To do: Only one stretch of the data below is needed. Output the lines from the one with "RGB pin B: GP5 -> GP0" up to and including the one with "BUTTON3 pin VCC: none -> 3V3", exactly as they stand.

Version comparison data
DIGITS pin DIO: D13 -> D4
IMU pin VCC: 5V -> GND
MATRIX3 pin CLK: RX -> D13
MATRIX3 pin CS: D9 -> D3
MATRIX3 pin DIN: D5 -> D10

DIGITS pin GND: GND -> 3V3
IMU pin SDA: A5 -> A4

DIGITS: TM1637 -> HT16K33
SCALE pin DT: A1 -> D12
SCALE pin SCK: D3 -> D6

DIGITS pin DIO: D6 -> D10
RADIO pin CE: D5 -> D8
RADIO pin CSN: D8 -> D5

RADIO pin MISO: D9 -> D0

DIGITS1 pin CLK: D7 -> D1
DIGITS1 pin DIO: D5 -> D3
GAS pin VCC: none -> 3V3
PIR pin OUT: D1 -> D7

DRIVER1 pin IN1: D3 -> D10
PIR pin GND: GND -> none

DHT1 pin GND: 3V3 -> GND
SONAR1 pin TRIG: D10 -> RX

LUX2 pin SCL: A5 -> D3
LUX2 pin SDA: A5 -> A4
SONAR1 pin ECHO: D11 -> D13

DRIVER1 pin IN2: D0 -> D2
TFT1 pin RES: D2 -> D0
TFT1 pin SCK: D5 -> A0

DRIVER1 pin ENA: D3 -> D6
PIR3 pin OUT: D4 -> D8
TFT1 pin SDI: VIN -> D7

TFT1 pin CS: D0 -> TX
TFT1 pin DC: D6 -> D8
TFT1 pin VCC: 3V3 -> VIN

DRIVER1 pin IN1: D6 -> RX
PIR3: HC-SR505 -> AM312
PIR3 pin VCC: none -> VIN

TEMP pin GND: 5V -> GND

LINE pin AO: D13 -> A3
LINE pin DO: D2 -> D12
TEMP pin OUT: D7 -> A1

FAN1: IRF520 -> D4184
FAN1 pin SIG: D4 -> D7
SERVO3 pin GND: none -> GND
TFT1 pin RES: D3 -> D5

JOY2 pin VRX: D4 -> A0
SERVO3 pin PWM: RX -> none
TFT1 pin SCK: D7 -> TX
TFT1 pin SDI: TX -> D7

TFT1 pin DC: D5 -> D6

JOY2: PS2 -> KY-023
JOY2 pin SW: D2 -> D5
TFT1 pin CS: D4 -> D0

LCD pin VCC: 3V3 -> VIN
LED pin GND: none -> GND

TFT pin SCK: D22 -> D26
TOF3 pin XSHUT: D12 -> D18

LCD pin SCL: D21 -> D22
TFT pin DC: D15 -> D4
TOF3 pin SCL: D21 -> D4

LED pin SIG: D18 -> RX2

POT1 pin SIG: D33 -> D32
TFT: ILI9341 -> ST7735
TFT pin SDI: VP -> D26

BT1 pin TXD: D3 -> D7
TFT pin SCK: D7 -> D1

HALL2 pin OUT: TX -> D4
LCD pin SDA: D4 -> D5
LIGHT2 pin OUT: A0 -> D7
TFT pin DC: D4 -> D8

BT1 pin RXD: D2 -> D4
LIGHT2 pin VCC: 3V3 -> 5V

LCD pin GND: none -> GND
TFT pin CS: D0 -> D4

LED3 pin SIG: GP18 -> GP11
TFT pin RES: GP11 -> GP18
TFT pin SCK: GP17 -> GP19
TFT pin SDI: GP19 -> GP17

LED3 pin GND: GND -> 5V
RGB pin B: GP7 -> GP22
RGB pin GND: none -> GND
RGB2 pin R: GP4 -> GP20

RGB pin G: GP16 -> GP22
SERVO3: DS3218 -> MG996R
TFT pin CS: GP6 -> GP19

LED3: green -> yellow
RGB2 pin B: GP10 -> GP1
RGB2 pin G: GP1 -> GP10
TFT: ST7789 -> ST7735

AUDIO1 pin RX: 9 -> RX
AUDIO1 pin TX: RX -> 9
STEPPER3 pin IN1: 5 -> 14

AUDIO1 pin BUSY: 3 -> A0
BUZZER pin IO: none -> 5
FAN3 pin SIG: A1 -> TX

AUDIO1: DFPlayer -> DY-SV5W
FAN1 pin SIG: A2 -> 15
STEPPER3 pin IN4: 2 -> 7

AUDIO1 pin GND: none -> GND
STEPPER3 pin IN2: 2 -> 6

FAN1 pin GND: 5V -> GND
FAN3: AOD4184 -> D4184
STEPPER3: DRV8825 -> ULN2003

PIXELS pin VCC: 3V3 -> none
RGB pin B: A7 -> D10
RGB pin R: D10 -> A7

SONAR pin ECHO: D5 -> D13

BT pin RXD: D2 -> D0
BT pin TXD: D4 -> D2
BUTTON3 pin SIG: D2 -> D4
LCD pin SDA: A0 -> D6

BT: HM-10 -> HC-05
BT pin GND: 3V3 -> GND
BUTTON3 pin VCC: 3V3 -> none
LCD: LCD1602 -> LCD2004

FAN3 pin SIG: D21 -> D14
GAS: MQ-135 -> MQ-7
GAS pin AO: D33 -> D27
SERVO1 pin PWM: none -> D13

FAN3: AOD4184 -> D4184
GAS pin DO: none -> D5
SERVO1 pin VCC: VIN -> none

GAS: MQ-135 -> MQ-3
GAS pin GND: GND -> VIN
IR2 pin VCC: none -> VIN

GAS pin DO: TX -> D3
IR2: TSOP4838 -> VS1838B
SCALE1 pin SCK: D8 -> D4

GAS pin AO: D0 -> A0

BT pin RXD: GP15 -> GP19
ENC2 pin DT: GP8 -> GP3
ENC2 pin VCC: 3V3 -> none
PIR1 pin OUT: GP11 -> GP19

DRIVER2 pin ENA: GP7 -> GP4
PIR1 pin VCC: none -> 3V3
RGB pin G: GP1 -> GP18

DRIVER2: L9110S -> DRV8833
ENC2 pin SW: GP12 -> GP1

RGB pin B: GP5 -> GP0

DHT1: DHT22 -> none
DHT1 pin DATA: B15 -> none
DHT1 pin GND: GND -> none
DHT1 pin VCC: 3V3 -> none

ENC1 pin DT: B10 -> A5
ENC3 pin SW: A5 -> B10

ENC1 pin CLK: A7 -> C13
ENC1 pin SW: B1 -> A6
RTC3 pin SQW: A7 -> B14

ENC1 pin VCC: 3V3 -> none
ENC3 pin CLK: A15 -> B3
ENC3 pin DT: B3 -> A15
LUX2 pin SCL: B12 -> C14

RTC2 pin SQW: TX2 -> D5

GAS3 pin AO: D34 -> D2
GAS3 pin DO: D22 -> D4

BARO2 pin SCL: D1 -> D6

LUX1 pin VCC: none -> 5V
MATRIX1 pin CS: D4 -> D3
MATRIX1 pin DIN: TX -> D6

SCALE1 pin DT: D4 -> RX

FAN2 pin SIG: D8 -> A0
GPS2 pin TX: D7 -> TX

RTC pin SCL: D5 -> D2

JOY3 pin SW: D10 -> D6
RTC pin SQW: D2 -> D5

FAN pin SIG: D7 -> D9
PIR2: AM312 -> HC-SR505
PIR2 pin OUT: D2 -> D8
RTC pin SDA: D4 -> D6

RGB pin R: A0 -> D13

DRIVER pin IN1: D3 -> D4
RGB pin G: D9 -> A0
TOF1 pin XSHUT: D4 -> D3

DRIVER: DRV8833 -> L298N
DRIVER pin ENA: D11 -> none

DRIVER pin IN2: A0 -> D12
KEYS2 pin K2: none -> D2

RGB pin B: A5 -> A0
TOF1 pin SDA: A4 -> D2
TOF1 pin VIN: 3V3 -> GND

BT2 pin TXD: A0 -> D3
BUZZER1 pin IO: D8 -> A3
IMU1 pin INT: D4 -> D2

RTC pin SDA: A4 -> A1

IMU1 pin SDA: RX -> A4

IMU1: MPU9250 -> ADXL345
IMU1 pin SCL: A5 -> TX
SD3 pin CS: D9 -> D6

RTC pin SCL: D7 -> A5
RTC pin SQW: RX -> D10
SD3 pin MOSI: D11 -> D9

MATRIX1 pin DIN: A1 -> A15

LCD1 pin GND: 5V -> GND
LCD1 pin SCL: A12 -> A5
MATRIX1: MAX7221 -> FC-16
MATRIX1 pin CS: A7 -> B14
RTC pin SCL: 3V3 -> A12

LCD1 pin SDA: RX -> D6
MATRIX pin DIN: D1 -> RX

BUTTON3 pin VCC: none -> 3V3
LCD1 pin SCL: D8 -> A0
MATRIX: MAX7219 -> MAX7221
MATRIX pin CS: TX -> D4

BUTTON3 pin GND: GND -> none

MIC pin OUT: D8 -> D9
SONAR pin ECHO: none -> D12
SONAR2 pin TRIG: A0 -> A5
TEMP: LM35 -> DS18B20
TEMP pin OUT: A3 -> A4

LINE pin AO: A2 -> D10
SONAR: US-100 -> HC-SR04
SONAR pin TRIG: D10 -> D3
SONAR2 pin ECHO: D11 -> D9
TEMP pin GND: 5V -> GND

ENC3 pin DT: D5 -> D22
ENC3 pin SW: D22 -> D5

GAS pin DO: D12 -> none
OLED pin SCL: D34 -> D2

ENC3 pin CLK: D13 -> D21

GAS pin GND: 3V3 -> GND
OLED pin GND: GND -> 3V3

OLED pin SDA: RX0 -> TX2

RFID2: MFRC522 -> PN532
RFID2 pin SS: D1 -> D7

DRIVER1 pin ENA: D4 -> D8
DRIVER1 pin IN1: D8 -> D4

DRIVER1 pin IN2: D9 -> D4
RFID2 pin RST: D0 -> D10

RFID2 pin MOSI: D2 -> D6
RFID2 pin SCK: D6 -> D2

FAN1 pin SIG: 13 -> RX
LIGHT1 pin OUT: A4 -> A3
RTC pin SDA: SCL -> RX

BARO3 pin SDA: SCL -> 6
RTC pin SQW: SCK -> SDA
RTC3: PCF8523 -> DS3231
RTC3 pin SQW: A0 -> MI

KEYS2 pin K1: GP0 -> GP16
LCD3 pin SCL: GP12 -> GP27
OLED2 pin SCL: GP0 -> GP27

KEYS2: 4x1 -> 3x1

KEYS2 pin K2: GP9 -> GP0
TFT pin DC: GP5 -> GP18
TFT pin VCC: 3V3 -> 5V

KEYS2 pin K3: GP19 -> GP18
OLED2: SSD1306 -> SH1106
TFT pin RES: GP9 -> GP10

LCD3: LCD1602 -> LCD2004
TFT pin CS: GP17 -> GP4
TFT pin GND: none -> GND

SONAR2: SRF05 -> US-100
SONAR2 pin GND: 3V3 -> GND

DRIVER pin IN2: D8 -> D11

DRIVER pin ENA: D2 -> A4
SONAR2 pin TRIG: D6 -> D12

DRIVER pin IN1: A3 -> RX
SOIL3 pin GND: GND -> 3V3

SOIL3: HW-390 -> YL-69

Your solution:
RGB pin B: GP5 -> GP0

DHT1: DHT22 -> none
DHT1 pin DATA: B15 -> none
DHT1 pin GND: GND -> none
DHT1 pin VCC: 3V3 -> none

ENC1 pin DT: B10 -> A5
ENC3 pin SW: A5 -> B10

ENC1 pin CLK: A7 -> C13
ENC1 pin SW: B1 -> A6
RTC3 pin SQW: A7 -> B14

ENC1 pin VCC: 3V3 -> none
ENC3 pin CLK: A15 -> B3
ENC3 pin DT: B3 -> A15
LUX2 pin SCL: B12 -> C14

RTC2 pin SQW: TX2 -> D5

GAS3 pin AO: D34 -> D2
GAS3 pin DO: D22 -> D4

BARO2 pin SCL: D1 -> D6

LUX1 pin VCC: none -> 5V
MATRIX1 pin CS: D4 -> D3
MATRIX1 pin DIN: TX -> D6

SCALE1 pin DT: D4 -> RX

FAN2 pin SIG: D8 -> A0
GPS2 pin TX: D7 -> TX

RTC pin SCL: D5 -> D2

JOY3 pin SW: D10 -> D6
RTC pin SQW: D2 -> D5

FAN pin SIG: D7 -> D9
PIR2: AM312 -> HC-SR505
PIR2 pin OUT: D2 -> D8
RTC pin SDA: D4 -> D6

RGB pin R: A0 -> D13

DRIVER pin IN1: D3 -> D4
RGB pin G: D9 -> A0
TOF1 pin XSHUT: D4 -> D3

DRIVER: DRV8833 -> L298N
DRIVER pin ENA: D11 -> none

DRIVER pin IN2: A0 -> D12
KEYS2 pin K2: none -> D2

RGB pin B: A5 -> A0
TOF1 pin SDA: A4 -> D2
TOF1 pin VIN: 3V3 -> GND

BT2 pin TXD: A0 -> D3
BUZZER1 pin IO: D8 -> A3
IMU1 pin INT: D4 -> D2

RTC pin SDA: A4 -> A1

IMU1 pin SDA: RX -> A4

IMU1: MPU9250 -> ADXL345
IMU1 pin SCL: A5 -> TX
SD3 pin CS: D9 -> D6

RTC pin SCL: D7 -> A5
RTC pin SQW: RX -> D10
SD3 pin MOSI: D11 -> D9

MATRIX1 pin DIN: A1 -> A15

LCD1 pin GND: 5V -> GND
LCD1 pin SCL: A12 -> A5
MATRIX1: MAX7221 -> FC-16
MATRIX1 pin CS: A7 -> B14
RTC pin SCL: 3V3 -> A12

LCD1 pin SDA: RX -> D6
MATRIX pin DIN: D1 -> RX

BUTTON3 pin VCC: none -> 3V3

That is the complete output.